### Task objective
Look through the records below for the line holding "SD2 pin MOSI: B1 -> A0". Write it out exactly, with each following line through the line holding "DHT1 pin DATA: D8 -> TX".

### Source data
==================================================
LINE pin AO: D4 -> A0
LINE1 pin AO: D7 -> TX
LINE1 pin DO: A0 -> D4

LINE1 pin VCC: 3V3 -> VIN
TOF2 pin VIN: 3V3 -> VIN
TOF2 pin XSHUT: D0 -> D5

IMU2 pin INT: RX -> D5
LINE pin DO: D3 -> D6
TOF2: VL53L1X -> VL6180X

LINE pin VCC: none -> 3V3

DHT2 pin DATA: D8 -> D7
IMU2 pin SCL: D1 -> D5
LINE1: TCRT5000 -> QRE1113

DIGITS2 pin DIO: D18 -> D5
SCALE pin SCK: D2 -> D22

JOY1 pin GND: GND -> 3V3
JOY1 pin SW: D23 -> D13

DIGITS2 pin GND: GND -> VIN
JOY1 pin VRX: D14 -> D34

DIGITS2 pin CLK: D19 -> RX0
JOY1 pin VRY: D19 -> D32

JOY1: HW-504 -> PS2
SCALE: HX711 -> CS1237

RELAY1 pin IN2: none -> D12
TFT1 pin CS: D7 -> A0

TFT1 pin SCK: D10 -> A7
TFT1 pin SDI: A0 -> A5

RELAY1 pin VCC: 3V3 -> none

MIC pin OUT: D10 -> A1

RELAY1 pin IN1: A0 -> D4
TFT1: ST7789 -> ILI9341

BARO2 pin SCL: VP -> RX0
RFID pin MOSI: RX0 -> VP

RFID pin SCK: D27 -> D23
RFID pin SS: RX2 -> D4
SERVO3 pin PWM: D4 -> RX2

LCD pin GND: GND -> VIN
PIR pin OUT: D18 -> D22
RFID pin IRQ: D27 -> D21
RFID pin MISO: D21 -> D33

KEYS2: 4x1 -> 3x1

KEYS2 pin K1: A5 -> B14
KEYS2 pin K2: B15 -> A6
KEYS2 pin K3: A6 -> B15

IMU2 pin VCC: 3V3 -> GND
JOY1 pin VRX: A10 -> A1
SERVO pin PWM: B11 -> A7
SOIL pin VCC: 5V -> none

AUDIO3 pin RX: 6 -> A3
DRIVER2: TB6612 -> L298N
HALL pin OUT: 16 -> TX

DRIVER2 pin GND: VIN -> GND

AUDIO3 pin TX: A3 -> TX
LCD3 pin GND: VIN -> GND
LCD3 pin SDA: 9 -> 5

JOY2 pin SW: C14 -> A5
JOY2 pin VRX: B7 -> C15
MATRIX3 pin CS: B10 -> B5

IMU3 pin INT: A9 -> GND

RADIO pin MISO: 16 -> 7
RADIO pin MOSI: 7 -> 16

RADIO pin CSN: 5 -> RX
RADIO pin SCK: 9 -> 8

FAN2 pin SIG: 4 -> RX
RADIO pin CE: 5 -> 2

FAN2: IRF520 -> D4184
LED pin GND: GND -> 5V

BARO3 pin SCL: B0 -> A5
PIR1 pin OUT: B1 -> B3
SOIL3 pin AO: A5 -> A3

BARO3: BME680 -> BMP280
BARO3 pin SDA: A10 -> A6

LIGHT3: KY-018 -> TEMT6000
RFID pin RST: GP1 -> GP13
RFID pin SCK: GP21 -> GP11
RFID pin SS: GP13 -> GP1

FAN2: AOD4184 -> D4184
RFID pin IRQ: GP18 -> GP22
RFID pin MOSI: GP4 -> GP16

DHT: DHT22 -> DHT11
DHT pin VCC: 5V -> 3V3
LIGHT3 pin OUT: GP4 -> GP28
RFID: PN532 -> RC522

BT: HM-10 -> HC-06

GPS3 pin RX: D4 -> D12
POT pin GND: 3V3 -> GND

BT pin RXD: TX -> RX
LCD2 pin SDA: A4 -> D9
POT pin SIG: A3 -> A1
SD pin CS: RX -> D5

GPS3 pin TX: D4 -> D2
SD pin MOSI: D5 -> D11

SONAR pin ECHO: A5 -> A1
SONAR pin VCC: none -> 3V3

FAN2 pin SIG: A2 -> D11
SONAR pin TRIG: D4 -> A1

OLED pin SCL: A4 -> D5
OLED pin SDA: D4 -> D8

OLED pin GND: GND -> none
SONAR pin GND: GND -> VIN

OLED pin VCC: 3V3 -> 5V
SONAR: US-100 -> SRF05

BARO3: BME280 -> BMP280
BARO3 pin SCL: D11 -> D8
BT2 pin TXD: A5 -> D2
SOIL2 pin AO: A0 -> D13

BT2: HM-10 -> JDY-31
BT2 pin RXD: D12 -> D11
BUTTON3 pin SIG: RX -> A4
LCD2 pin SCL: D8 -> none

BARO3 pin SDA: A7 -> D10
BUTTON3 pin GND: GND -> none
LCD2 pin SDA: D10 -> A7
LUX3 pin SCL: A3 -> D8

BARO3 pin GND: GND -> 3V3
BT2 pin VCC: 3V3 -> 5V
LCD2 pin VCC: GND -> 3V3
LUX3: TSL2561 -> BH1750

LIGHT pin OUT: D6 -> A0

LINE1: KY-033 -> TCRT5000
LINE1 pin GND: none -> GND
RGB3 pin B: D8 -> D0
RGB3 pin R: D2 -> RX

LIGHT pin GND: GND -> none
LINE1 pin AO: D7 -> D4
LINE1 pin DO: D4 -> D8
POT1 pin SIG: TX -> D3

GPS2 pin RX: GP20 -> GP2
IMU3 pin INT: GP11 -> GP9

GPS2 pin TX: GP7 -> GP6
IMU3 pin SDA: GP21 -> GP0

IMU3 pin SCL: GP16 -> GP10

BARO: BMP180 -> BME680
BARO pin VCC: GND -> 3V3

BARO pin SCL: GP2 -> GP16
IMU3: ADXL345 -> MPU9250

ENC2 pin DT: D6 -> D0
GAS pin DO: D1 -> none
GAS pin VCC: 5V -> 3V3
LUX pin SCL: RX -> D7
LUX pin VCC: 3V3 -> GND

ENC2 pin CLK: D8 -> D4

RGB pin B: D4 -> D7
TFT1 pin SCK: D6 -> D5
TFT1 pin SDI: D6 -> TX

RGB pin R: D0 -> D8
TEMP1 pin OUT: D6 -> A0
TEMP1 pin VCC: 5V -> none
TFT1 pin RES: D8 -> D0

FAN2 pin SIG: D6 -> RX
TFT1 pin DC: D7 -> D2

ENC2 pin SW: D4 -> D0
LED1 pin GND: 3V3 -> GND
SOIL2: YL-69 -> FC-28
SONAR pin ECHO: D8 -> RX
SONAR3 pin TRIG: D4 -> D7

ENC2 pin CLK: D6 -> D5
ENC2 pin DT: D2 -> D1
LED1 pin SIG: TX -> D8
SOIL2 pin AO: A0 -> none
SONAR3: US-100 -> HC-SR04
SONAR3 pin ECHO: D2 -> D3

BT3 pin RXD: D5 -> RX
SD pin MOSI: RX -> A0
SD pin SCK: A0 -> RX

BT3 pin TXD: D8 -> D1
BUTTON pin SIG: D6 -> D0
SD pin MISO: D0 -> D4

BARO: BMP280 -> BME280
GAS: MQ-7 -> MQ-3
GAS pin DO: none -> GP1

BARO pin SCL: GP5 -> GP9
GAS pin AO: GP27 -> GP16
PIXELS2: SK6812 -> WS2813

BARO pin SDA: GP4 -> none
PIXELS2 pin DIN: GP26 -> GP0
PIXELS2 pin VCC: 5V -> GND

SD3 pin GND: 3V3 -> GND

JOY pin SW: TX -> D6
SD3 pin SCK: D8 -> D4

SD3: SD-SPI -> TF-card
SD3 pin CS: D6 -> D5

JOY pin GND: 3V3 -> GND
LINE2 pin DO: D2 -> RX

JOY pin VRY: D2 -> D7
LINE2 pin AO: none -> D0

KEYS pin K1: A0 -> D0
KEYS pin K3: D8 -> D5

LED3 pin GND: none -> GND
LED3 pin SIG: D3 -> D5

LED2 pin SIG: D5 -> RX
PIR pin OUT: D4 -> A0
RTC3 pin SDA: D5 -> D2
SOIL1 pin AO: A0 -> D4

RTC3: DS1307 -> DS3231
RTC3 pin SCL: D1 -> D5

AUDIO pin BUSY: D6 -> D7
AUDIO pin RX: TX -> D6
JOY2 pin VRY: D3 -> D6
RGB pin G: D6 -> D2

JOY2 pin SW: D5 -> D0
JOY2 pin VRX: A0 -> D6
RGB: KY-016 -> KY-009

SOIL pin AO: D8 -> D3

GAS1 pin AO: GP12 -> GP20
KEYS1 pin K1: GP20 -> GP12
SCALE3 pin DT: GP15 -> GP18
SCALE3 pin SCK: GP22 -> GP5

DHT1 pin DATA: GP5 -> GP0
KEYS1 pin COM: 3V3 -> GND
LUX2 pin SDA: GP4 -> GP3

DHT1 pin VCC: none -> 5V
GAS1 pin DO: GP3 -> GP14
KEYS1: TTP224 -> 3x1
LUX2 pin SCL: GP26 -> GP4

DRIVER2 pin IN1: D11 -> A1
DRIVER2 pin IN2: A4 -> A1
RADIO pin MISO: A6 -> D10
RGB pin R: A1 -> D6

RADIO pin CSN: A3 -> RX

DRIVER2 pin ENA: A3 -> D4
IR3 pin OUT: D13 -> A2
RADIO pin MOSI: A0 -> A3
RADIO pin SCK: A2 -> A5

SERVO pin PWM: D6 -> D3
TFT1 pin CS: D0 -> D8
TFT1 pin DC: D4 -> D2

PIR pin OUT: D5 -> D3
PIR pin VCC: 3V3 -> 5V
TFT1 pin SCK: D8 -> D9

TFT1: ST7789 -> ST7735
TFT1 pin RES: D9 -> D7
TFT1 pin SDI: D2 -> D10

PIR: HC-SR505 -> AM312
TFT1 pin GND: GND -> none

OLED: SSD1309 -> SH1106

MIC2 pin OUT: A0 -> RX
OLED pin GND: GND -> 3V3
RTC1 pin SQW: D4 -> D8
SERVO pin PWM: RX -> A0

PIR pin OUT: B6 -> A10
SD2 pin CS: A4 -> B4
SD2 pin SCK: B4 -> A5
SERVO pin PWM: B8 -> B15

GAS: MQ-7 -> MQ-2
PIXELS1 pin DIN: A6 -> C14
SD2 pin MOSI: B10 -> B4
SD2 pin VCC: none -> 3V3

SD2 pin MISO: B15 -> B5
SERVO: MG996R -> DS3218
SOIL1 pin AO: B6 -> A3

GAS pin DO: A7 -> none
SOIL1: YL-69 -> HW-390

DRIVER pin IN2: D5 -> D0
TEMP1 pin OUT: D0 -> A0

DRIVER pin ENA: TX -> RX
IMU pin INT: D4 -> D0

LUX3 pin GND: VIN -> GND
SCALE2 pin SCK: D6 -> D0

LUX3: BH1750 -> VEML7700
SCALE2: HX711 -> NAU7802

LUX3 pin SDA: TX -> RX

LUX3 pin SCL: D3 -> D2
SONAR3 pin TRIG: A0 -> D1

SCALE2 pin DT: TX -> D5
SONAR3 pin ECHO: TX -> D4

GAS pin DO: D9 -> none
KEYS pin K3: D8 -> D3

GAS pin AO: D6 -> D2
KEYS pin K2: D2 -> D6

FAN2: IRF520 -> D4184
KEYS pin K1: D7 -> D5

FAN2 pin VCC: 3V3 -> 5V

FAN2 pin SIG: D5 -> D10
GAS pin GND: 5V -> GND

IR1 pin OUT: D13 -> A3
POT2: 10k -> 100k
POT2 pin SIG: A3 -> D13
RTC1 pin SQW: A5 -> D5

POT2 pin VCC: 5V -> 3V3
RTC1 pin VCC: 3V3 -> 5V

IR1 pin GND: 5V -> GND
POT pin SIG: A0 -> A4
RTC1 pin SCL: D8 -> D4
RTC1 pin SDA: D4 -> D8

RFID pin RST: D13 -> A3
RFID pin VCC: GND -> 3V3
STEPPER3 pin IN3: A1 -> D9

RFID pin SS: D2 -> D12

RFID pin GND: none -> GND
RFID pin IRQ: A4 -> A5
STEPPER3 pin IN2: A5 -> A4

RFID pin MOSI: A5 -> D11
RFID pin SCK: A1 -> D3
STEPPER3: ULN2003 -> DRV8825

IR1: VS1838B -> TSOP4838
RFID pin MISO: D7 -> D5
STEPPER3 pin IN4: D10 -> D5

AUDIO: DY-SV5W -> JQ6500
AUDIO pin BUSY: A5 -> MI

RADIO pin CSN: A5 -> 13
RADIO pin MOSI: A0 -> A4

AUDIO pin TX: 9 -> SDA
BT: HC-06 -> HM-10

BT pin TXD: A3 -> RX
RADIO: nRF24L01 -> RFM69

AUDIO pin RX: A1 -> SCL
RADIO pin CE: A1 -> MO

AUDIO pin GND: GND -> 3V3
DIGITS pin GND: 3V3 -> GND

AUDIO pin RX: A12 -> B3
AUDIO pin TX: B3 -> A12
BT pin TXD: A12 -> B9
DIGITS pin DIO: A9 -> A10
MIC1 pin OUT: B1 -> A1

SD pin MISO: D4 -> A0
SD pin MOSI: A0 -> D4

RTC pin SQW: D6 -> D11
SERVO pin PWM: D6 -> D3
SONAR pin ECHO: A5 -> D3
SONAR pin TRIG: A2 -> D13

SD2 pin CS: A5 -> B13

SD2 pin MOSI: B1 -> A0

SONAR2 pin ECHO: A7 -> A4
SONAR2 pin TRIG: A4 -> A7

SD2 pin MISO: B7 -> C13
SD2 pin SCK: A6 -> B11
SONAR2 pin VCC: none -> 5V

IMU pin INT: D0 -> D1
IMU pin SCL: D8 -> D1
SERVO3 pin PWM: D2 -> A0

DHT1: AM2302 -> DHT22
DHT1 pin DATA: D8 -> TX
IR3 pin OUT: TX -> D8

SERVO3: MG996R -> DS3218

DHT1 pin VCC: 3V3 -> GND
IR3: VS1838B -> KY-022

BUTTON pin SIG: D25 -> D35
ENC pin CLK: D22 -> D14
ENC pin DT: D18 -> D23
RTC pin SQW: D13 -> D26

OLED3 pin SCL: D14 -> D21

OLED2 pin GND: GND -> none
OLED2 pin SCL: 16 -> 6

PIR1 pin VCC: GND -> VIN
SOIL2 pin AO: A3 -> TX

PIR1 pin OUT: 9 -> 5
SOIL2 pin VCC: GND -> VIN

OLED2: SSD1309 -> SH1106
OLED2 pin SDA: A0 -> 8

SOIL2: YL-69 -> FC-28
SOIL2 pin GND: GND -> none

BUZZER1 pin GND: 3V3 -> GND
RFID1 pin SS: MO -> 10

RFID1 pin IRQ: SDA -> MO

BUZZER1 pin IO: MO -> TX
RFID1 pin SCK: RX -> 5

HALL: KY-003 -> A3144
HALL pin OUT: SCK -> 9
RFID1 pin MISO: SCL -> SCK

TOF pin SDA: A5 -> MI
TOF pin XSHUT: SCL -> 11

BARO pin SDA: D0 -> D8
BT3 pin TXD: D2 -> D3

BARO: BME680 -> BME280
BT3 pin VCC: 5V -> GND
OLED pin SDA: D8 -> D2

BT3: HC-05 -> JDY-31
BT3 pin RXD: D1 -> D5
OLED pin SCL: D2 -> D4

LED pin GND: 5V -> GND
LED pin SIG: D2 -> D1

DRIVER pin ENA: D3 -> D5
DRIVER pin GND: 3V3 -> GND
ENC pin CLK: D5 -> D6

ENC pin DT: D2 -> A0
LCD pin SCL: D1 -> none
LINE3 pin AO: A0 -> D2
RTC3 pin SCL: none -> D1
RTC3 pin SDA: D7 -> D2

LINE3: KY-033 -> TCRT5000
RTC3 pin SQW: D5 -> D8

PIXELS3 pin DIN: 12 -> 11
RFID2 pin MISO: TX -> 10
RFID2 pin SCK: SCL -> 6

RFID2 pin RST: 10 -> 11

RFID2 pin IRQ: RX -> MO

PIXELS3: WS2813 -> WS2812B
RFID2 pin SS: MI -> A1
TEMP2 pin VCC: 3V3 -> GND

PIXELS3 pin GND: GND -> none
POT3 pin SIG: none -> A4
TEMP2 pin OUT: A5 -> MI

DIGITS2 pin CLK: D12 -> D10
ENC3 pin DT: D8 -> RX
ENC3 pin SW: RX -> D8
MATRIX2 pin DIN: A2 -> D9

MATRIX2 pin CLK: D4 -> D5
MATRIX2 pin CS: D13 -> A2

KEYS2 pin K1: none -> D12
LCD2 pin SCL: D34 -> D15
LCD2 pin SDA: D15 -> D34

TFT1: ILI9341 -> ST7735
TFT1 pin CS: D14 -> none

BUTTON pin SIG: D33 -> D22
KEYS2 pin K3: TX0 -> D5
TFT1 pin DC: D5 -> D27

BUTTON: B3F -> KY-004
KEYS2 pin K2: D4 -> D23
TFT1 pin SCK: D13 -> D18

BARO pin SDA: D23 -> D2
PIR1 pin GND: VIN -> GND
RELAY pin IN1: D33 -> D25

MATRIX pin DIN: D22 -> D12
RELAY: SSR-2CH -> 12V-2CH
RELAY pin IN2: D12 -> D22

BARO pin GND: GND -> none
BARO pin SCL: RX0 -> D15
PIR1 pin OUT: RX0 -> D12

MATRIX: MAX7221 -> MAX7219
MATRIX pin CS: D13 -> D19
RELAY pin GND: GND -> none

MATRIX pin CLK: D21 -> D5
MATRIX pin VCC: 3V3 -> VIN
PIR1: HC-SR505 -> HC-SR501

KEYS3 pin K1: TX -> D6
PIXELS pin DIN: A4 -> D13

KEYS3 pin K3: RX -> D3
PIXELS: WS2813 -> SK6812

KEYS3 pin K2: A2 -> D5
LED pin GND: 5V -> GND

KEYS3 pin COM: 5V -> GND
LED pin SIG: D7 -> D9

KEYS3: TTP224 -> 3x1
==================================================
### Answer for this exercise
SD2 pin MOSI: B1 -> A0

SONAR2 pin ECHO: A7 -> A4
SONAR2 pin TRIG: A4 -> A7

SD2 pin MISO: B7 -> C13
SD2 pin SCK: A6 -> B11
SONAR2 pin VCC: none -> 5V

IMU pin INT: D0 -> D1
IMU pin SCL: D8 -> D1
SERVO3 pin PWM: D2 -> A0

DHT1: AM2302 -> DHT22
DHT1 pin DATA: D8 -> TX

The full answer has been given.